**WHAT THE TASK ASKS**
Count how many lines of the items contain the string "instrumentName", matching case exactly, and reply with the number alone.

[Data items]
>>>
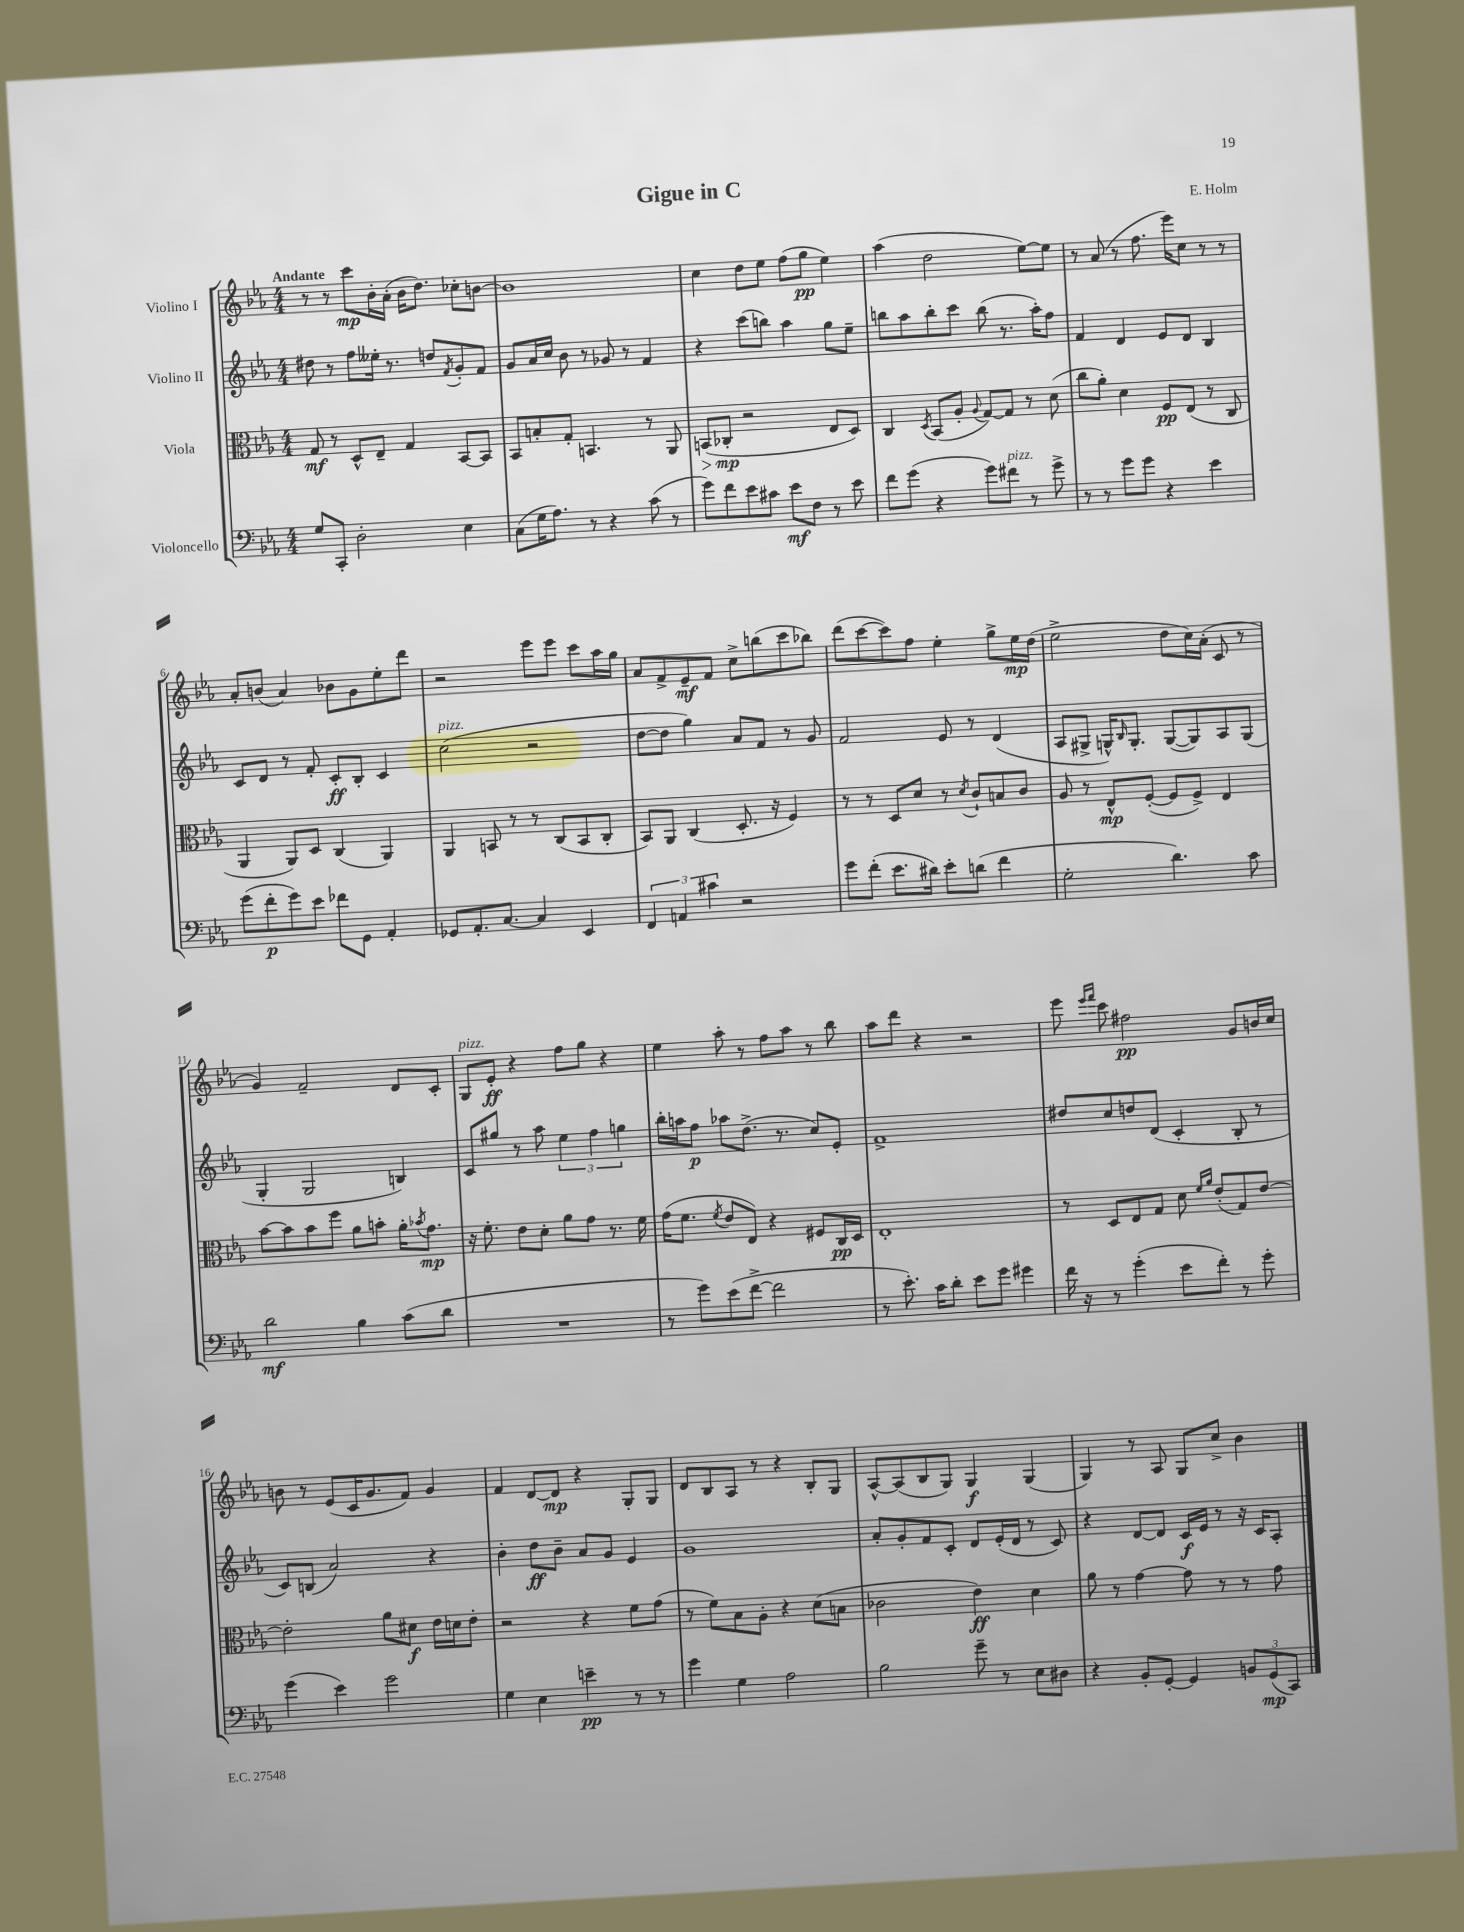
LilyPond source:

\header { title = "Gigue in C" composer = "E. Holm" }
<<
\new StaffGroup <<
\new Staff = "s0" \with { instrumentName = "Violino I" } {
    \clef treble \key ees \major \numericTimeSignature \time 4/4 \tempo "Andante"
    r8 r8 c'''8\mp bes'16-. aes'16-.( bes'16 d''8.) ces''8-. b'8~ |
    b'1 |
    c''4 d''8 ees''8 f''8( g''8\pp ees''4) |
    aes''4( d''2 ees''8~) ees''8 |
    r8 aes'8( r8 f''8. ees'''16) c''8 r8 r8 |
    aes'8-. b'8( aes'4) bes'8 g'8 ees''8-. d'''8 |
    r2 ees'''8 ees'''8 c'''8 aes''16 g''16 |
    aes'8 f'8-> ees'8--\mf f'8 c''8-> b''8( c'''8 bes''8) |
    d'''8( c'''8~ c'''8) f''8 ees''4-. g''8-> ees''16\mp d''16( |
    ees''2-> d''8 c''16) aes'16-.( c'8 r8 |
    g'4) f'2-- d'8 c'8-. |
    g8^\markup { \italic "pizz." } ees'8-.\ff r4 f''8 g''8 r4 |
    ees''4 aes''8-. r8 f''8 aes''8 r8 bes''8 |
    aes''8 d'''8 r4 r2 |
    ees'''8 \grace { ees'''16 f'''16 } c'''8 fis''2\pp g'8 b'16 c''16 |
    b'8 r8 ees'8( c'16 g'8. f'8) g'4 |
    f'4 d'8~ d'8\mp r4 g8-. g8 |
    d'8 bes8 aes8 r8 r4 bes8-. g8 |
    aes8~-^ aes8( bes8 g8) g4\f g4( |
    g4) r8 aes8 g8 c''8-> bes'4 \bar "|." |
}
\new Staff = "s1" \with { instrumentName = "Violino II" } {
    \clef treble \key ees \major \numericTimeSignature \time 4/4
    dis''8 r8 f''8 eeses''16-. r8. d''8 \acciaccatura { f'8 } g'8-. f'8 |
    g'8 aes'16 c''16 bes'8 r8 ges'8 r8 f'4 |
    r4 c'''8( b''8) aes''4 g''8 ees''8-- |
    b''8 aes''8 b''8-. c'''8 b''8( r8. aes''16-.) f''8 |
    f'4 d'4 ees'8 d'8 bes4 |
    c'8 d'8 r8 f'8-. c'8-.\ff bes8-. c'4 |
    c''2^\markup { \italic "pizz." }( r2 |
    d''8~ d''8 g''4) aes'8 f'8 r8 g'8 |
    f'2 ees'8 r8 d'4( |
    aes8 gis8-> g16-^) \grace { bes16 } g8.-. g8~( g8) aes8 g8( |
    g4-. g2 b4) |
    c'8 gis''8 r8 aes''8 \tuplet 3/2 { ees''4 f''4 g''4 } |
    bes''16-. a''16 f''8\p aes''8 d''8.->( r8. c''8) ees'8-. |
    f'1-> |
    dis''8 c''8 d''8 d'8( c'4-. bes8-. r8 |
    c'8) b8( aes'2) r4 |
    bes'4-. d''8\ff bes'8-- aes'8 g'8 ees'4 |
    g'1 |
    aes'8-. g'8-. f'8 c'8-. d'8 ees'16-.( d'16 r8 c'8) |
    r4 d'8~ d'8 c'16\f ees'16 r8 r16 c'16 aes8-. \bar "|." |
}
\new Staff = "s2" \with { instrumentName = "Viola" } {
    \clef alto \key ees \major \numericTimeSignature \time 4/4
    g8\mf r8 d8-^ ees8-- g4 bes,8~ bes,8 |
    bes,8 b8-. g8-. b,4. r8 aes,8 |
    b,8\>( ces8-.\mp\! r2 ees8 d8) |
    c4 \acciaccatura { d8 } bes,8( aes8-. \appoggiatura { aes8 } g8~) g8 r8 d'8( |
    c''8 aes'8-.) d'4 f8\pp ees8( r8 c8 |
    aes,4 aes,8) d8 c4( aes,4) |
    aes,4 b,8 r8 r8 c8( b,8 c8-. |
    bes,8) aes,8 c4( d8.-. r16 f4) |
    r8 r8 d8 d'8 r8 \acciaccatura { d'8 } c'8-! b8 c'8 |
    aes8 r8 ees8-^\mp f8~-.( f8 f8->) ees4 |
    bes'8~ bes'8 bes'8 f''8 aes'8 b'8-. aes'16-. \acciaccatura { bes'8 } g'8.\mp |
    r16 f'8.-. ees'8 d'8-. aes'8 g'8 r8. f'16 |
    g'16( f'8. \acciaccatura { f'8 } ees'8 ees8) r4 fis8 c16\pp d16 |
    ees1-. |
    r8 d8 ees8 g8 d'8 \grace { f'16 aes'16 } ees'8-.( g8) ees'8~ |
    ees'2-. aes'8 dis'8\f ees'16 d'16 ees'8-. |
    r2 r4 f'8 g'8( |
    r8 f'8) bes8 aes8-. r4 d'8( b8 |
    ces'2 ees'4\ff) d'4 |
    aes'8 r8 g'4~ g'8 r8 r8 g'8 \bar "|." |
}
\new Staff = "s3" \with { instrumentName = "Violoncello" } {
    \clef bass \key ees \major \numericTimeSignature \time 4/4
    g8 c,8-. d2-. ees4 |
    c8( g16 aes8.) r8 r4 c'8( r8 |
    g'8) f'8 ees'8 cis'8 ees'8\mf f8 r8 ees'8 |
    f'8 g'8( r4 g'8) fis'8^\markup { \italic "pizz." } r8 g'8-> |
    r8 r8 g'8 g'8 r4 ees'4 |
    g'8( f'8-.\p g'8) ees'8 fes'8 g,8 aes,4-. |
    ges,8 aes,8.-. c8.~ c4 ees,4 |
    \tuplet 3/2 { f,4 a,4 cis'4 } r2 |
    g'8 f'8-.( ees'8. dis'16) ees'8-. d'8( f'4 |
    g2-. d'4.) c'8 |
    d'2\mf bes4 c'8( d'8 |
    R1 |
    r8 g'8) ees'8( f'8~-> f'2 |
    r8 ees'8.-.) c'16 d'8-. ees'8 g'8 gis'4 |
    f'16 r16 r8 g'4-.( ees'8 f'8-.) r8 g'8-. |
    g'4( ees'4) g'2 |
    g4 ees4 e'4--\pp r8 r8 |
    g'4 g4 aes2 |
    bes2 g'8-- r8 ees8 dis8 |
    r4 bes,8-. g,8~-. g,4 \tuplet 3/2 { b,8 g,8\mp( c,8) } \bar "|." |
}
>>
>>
<<<
**RESPONSE TO THE EXERCISE**
4